ABOUT THIS EXERCISE:
What you return must be the lines of the data that hold the word "VBUS".

↓↓↓

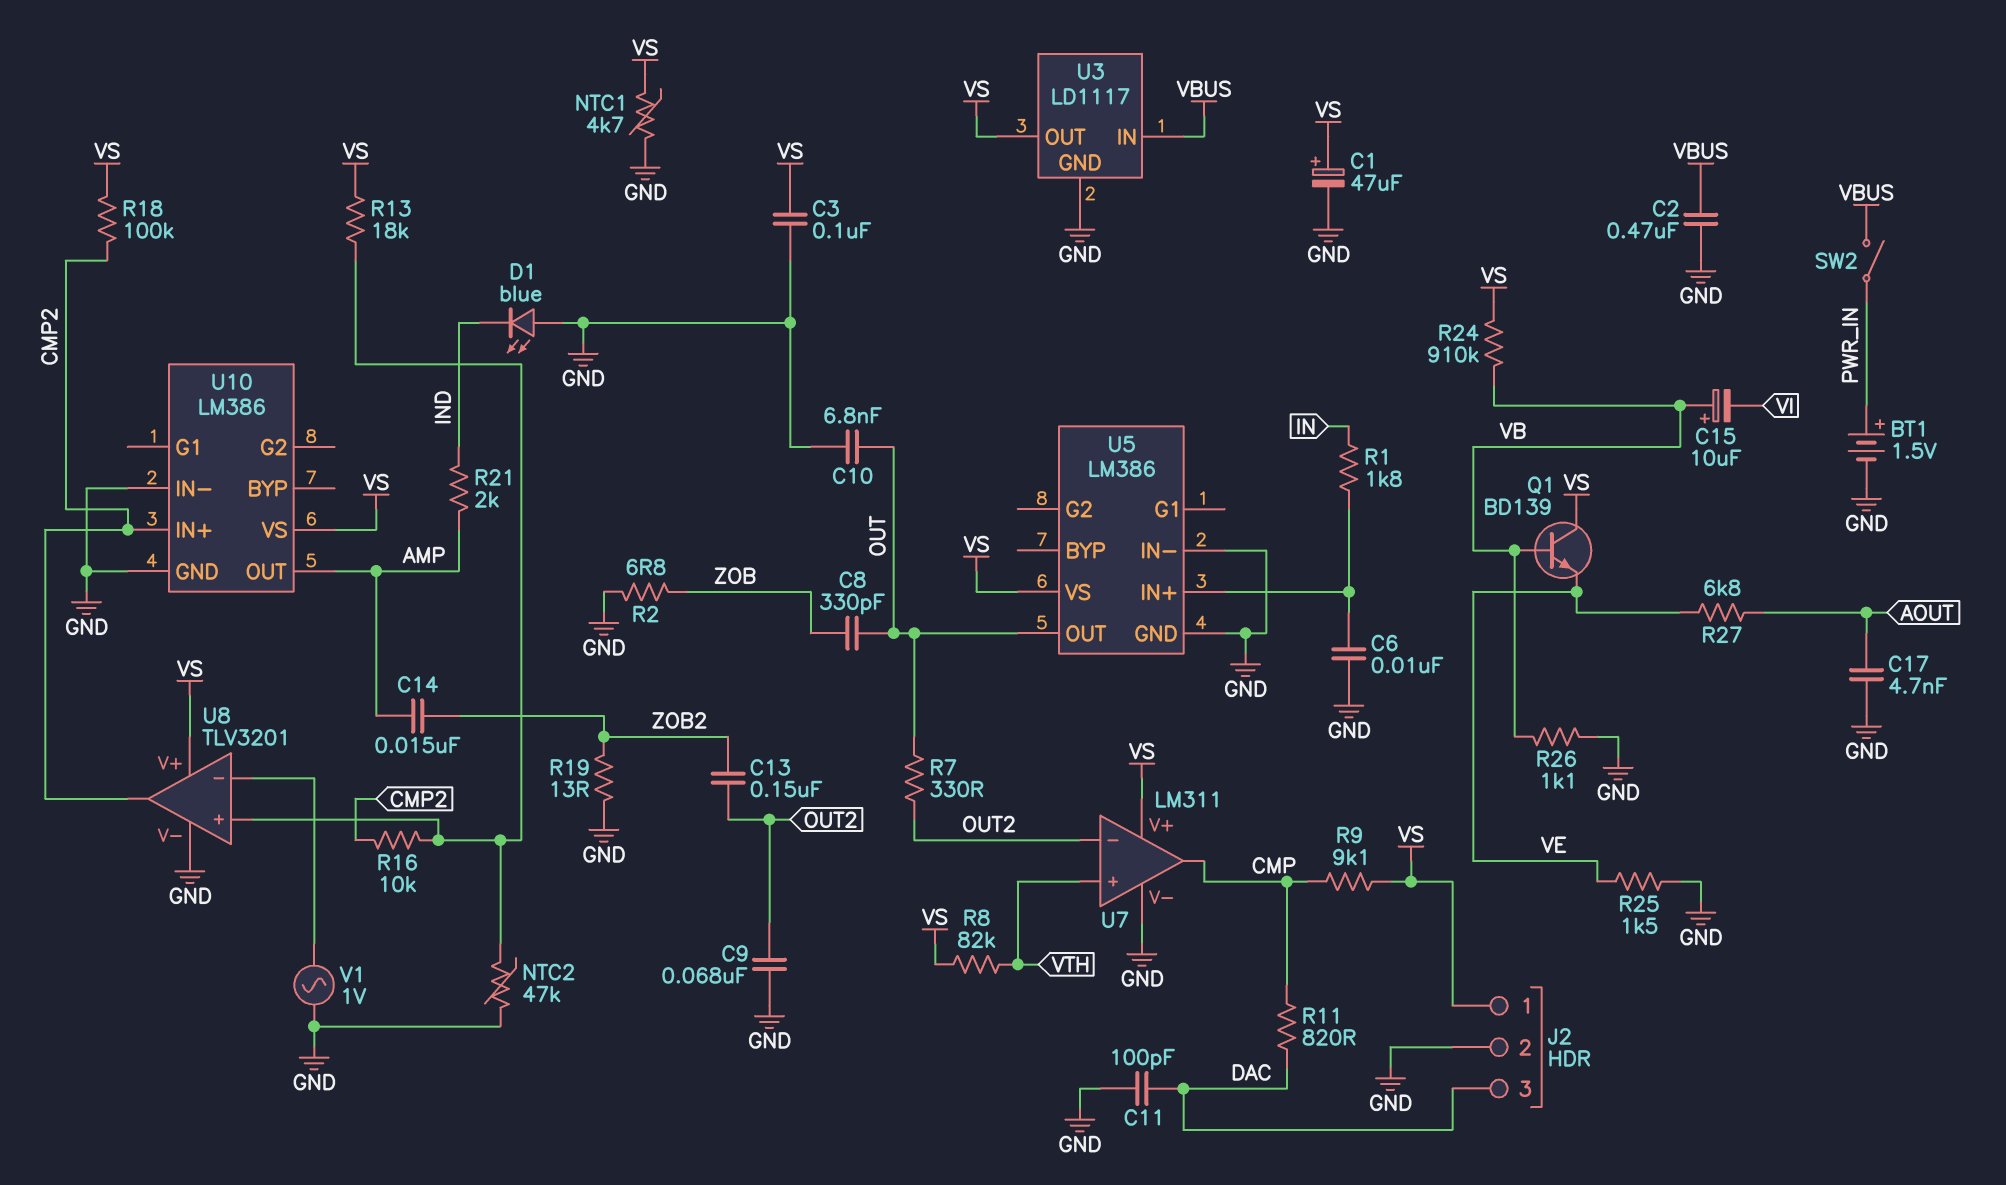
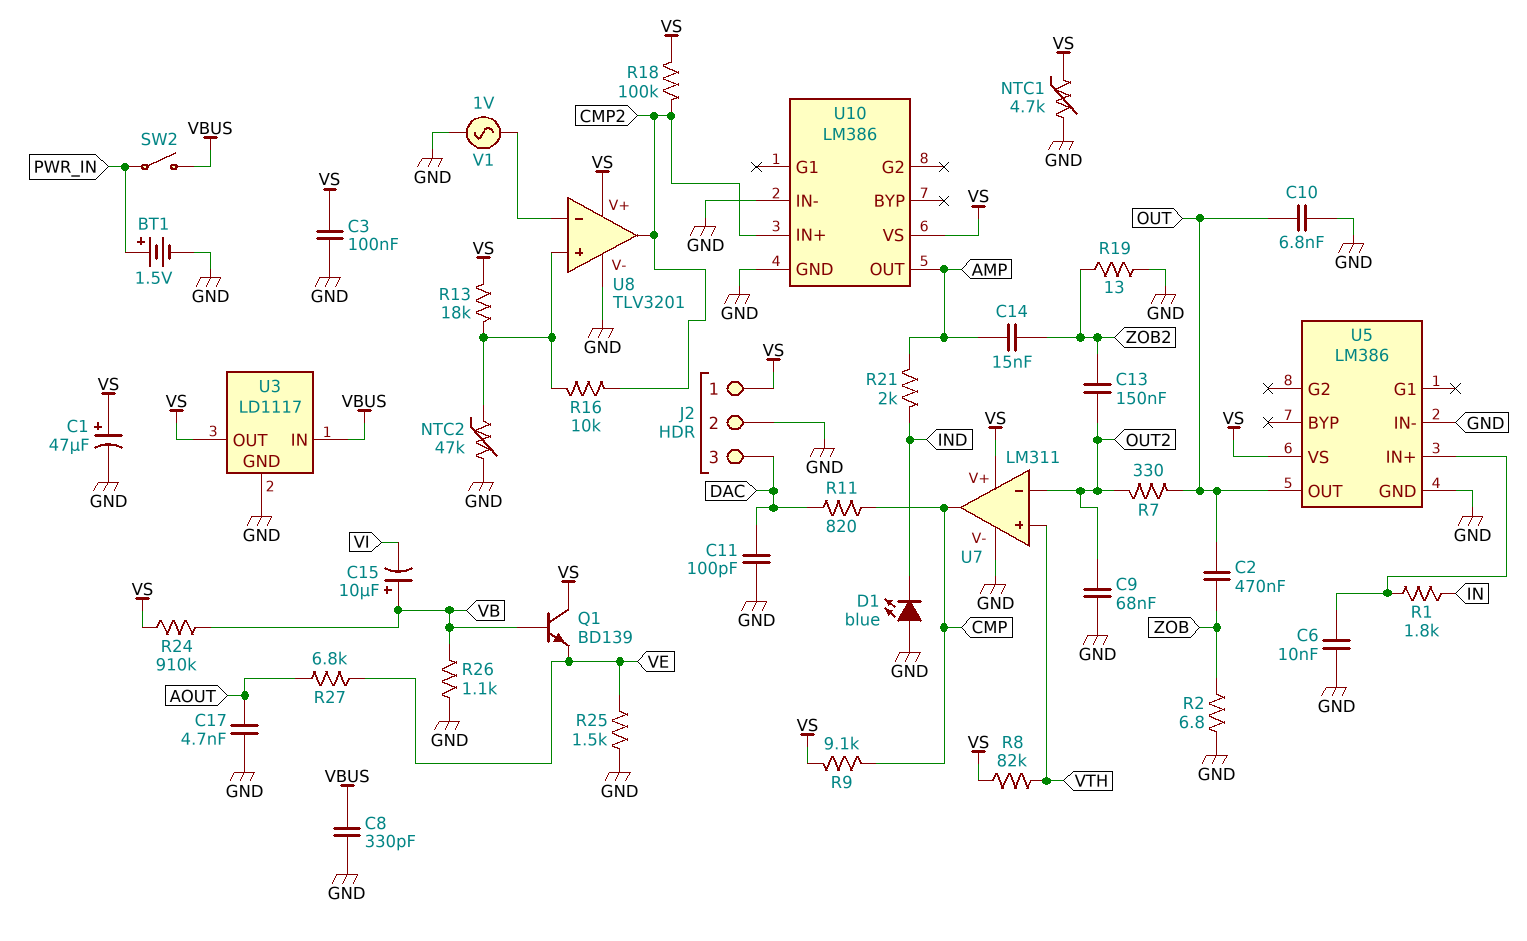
C2: 470nF (GND, VBUS) -> 470nF (OUT, ZOB)
C8: 330pF (OUT, ZOB) -> 330pF (GND, VBUS)

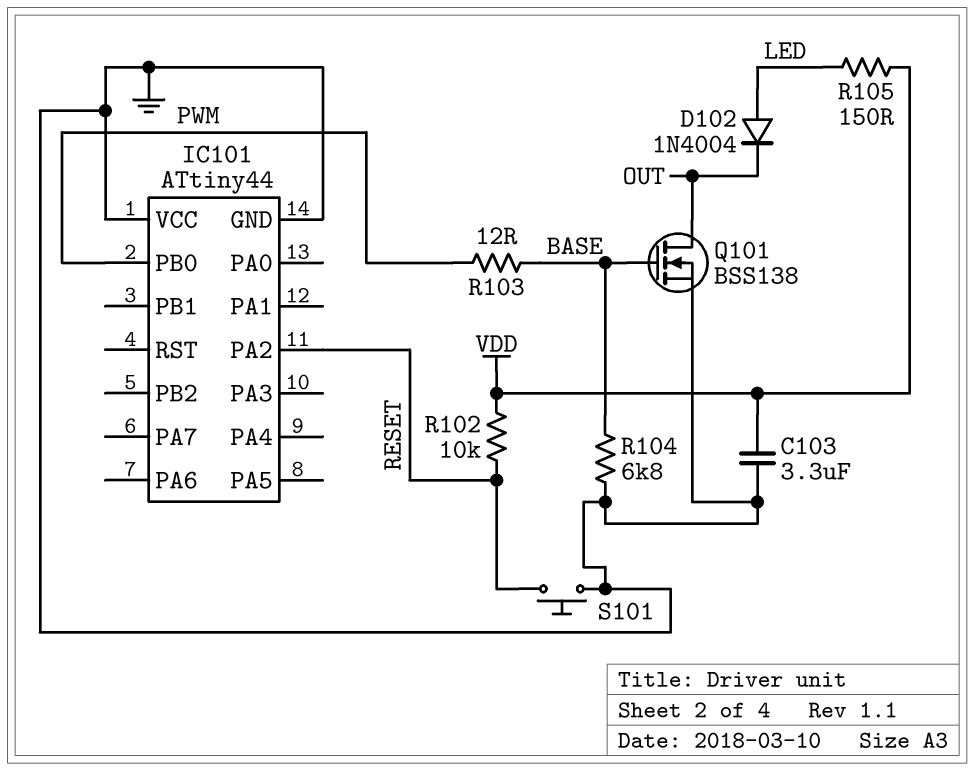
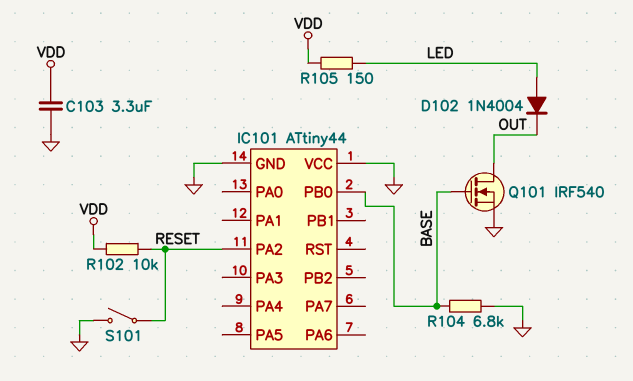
IC101 pin PB0: PWM -> BASE
Q101: NMOS BSS138 (G BASE, D OUT, S GND) -> NMOS IRF540 (G BASE, D OUT, S GND)
R103: 12 (BASE, PWM) -> none
S101: button (GND, RESET) -> switch (GND, RESET)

↑↑↑

RESULT OF THE EXERCISE:
C2: 470nF (GND, VBUS) -> 470nF (OUT, ZOB)
C8: 330pF (OUT, ZOB) -> 330pF (GND, VBUS)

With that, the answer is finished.